■ Task description ■
Quote all lines below exactly. Images stay out.

** Given entries follows **

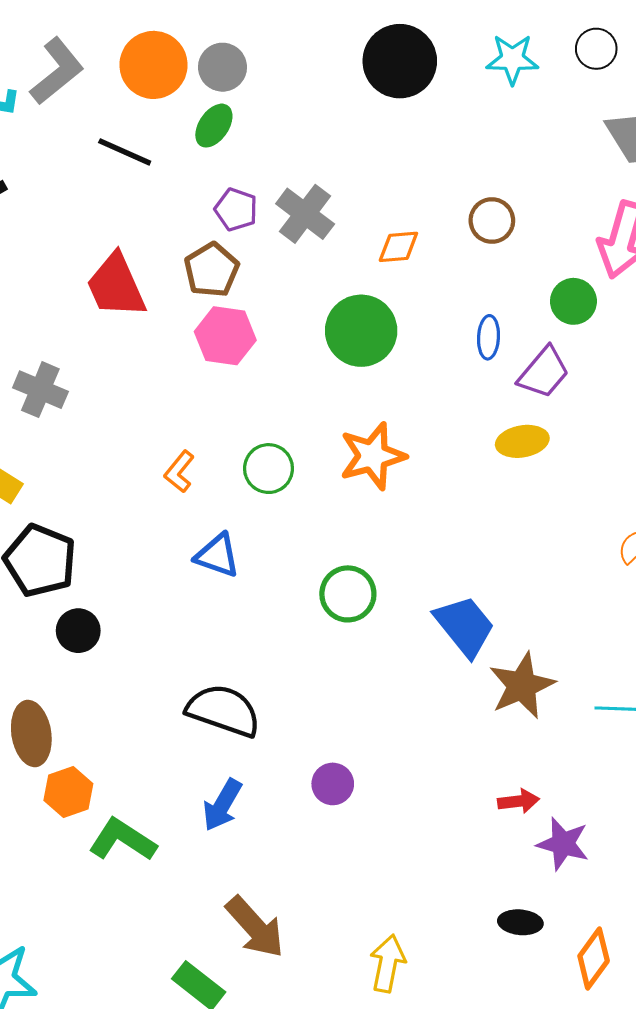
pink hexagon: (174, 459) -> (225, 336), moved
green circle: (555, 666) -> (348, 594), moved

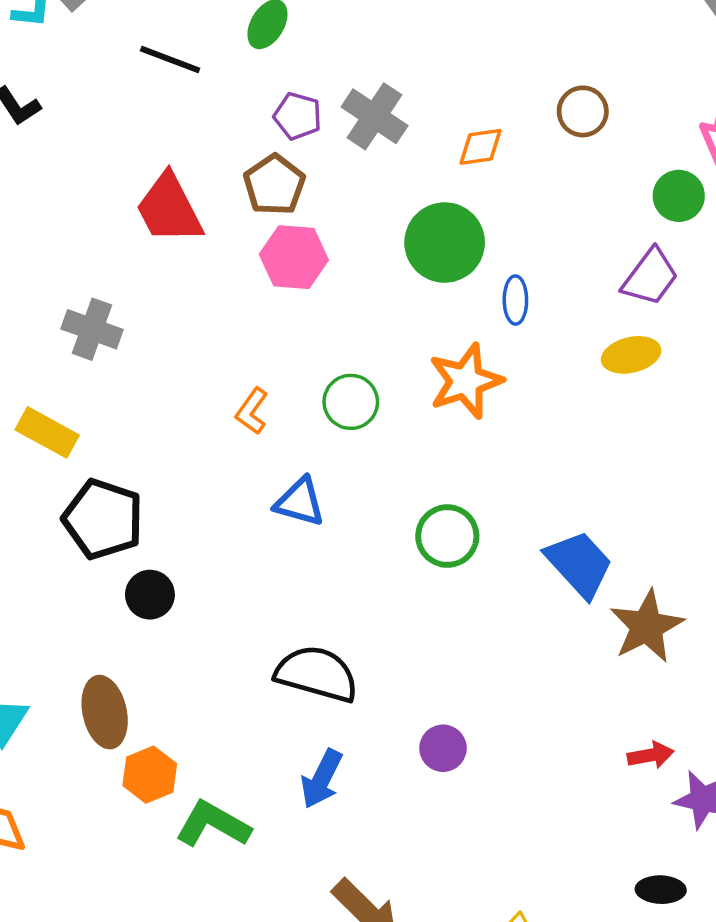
blue ellipse: (488, 337) -> (515, 300), moved

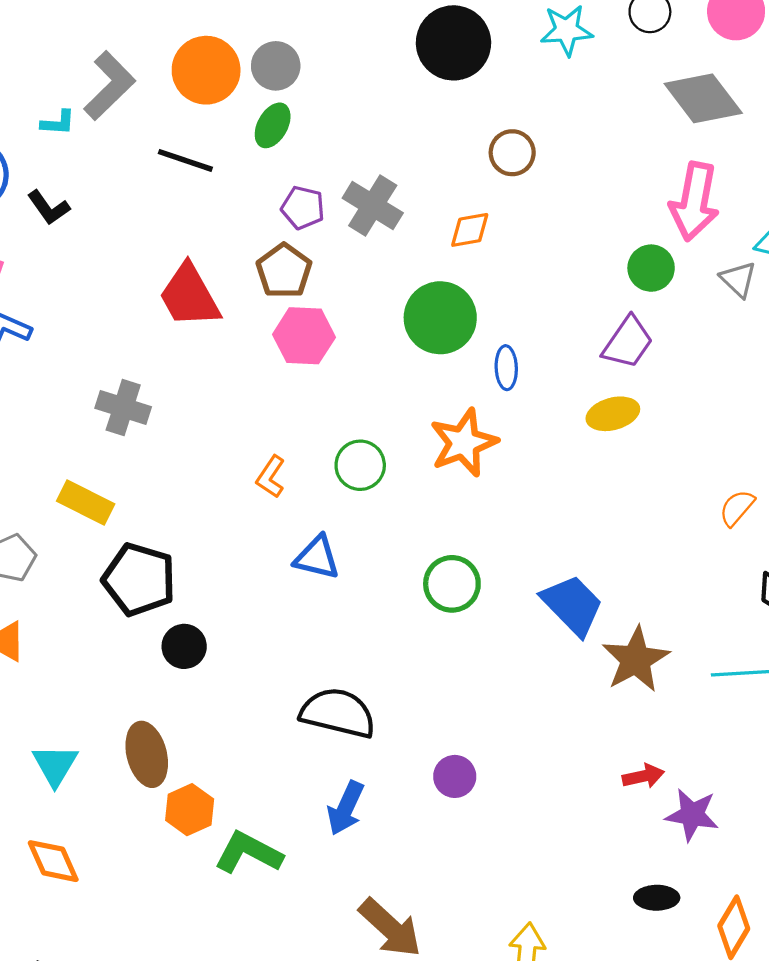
brown circle: (583, 111) -> (512, 153), moved

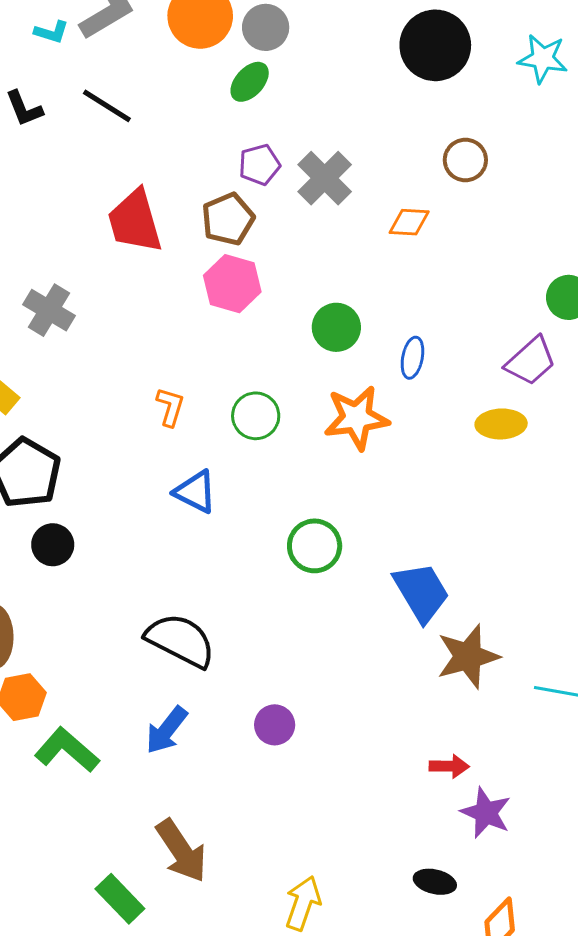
black line: (185, 160) -> (107, 106), moved
purple pentagon: (303, 208) -> (259, 165), turned 30
green circle: (440, 318) -> (336, 327), moved, size x0.7
orange L-shape: (271, 477) -> (170, 407), turned 150

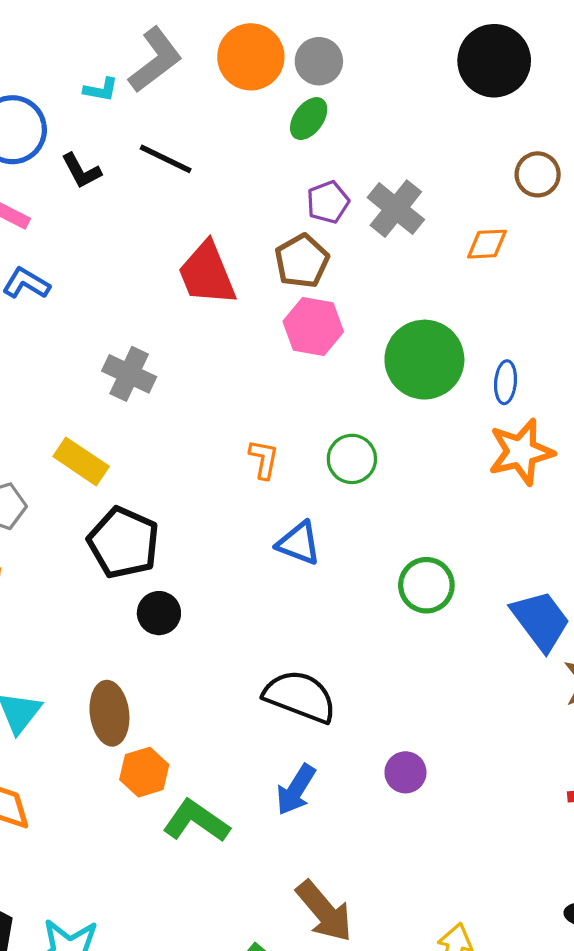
green circle: (336, 327) -> (424, 360), size x1.6
orange star: (356, 418) -> (521, 452), moved

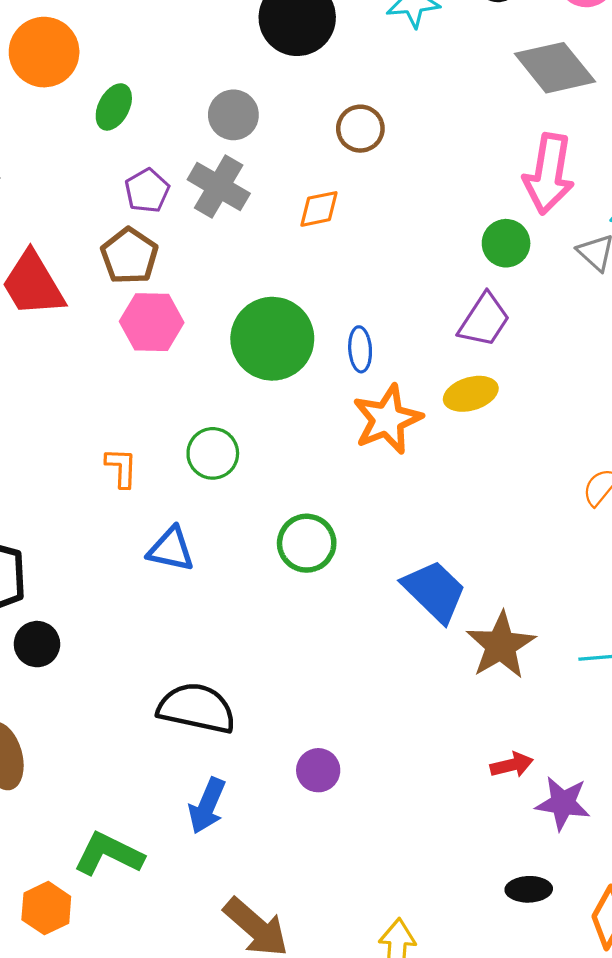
gray circle: (319, 61) -> (233, 115), moved
green circle: (426, 585) -> (307, 543), moved
orange hexagon: (144, 772) -> (46, 908), moved

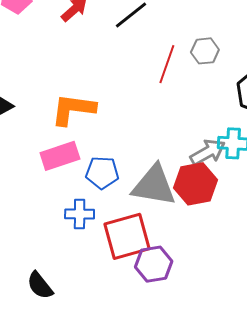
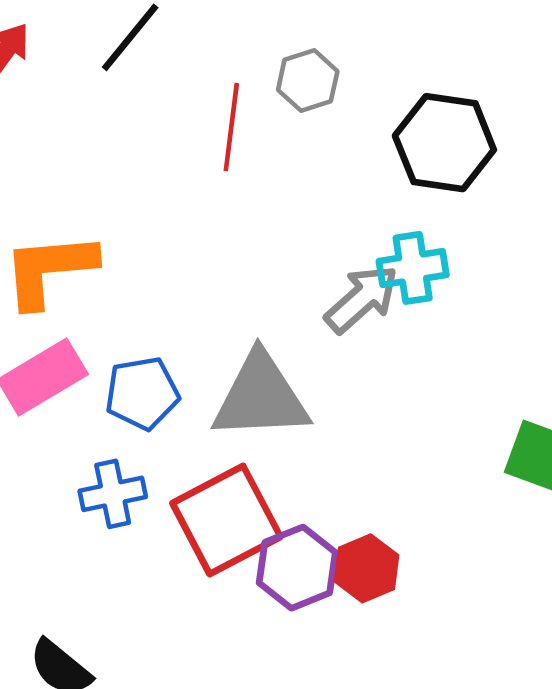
red hexagon: (195, 184) -> (367, 568), moved, size x0.7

** End of Given entries **

■ Expected answer ■
pink hexagon: (174, 459) -> (225, 336), moved
green circle: (555, 666) -> (348, 594), moved

blue ellipse: (488, 337) -> (515, 300), moved

brown circle: (583, 111) -> (512, 153), moved

black line: (185, 160) -> (107, 106), moved
purple pentagon: (303, 208) -> (259, 165), turned 30
green circle: (440, 318) -> (336, 327), moved, size x0.7
orange L-shape: (271, 477) -> (170, 407), turned 150

green circle: (336, 327) -> (424, 360), size x1.6
orange star: (356, 418) -> (521, 452), moved

gray circle: (319, 61) -> (233, 115), moved
green circle: (426, 585) -> (307, 543), moved
orange hexagon: (144, 772) -> (46, 908), moved

red hexagon: (195, 184) -> (367, 568), moved, size x0.7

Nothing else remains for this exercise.